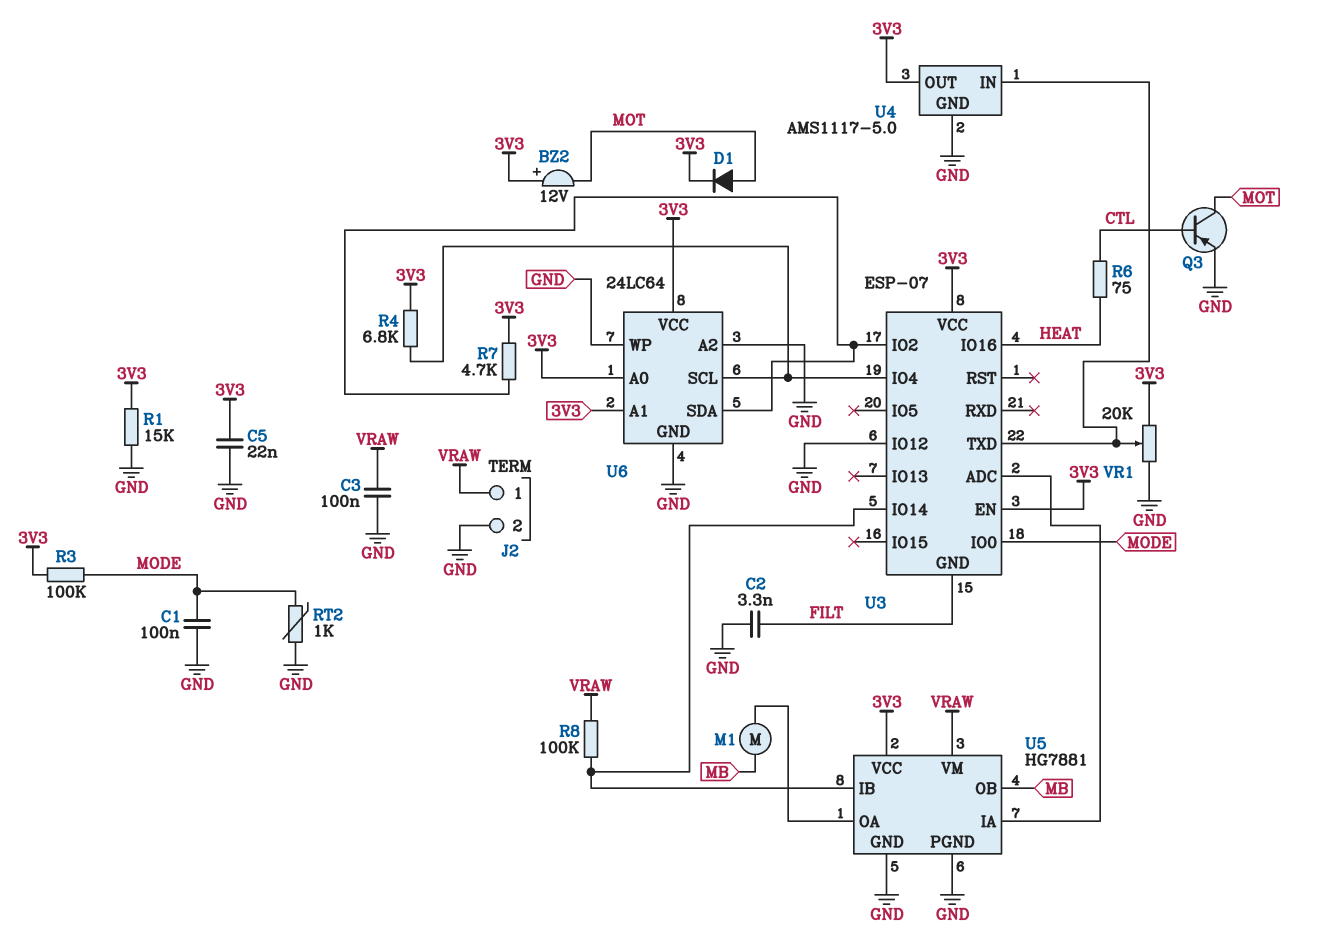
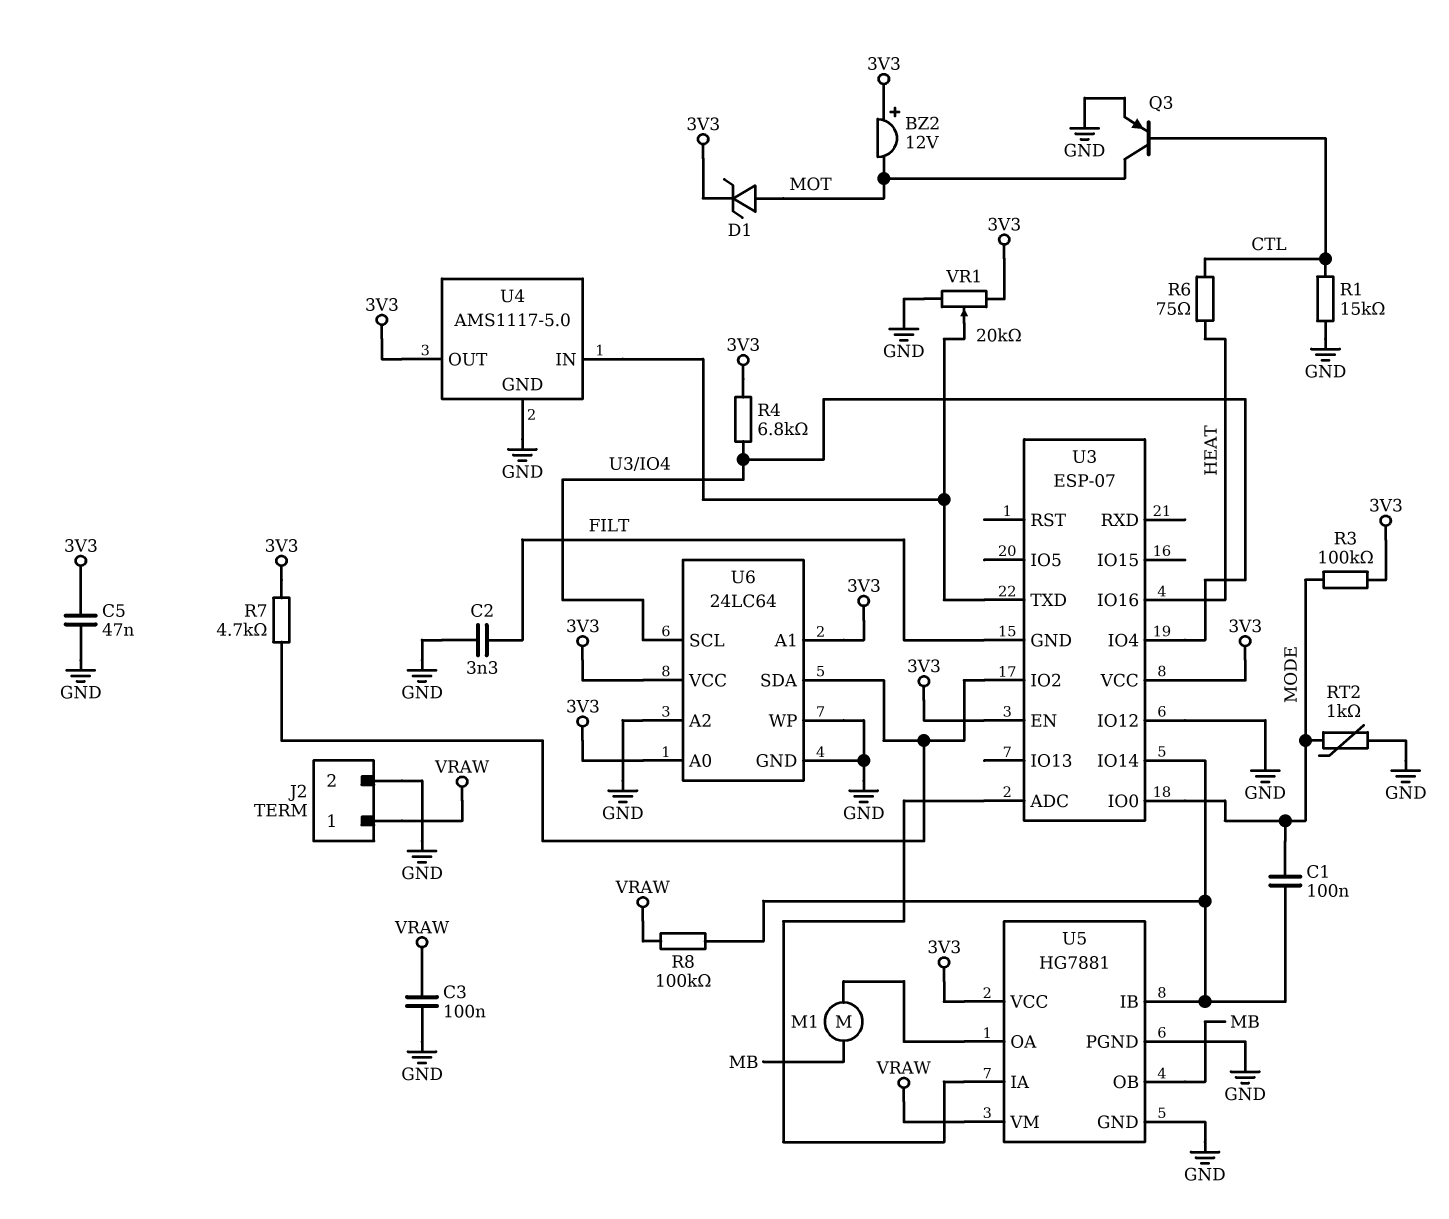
C1: 100nF (GND, MODE) -> 100nF (MODE, U3/IO14)
C5: 22nF (3V3, GND) -> 47nF (3V3, GND)
D1: diode (A MOT, K 3V3) -> zener (A MOT, K 3V3)
R1: 15k (3V3, GND) -> 15k (CTL, GND)

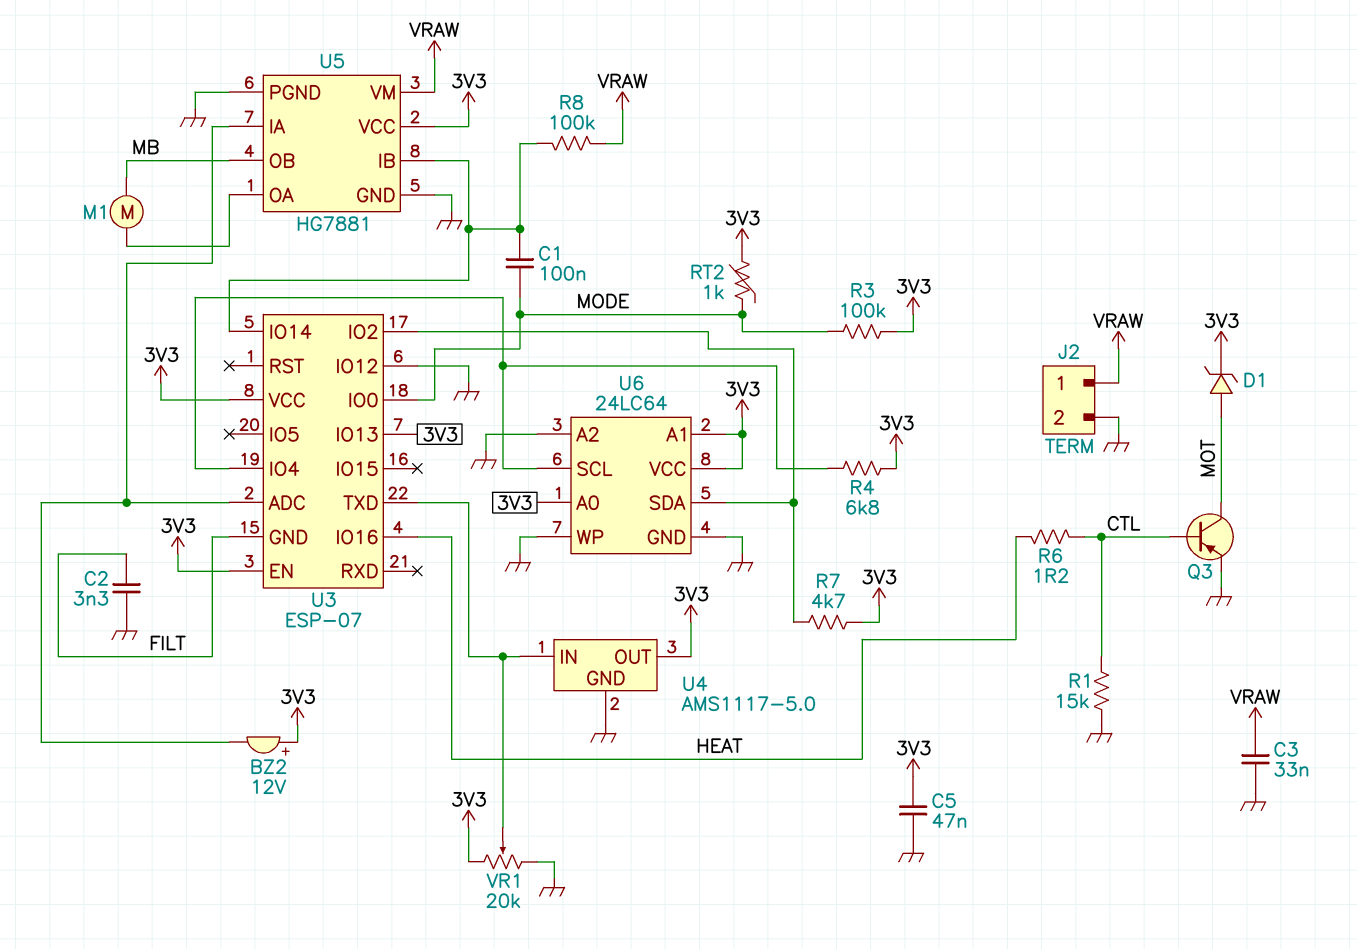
BZ2: buzzer 12V (plus 3V3, minus MOT) -> buzzer 12V (plus 3V3, minus U3/ADC)
C3: 100nF (GND, VRAW) -> 33nF (GND, VRAW)
R6: 75 (CTL, HEAT) -> 1.2 (CTL, HEAT)
RT2: 1k (GND, MODE) -> 1k (3V3, MODE)
U3 pin IO13: none -> 3V3

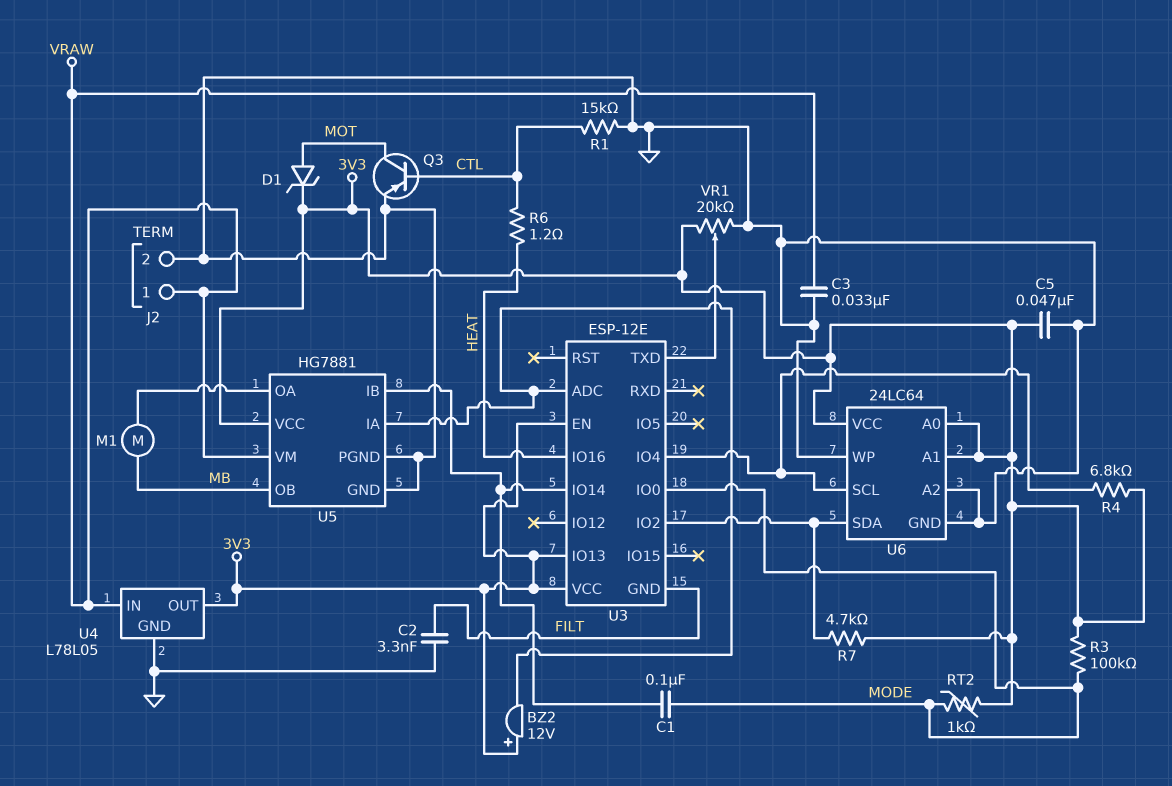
R8: 100k (U3/IO14, VRAW) -> none
U3: ESP-07 -> ESP-12E
U3 pin IO12: GND -> none
U4: AMS1117-5.0 -> L78L05
U4 pin IN: U3/TXD -> VRAW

-.-.-

§ **EXERCISE INSTRUCTIONS**:
Send back the data above word for word, with the pictures left out.

§ **YOUR SOLUTION**:
C1: 100nF (GND, MODE) -> 100nF (MODE, U3/IO14)
C5: 22nF (3V3, GND) -> 47nF (3V3, GND)
D1: diode (A MOT, K 3V3) -> zener (A MOT, K 3V3)
R1: 15k (3V3, GND) -> 15k (CTL, GND)

BZ2: buzzer 12V (plus 3V3, minus MOT) -> buzzer 12V (plus 3V3, minus U3/ADC)
C3: 100nF (GND, VRAW) -> 33nF (GND, VRAW)
R6: 75 (CTL, HEAT) -> 1.2 (CTL, HEAT)
RT2: 1k (GND, MODE) -> 1k (3V3, MODE)
U3 pin IO13: none -> 3V3

R8: 100k (U3/IO14, VRAW) -> none
U3: ESP-07 -> ESP-12E
U3 pin IO12: GND -> none
U4: AMS1117-5.0 -> L78L05
U4 pin IN: U3/TXD -> VRAW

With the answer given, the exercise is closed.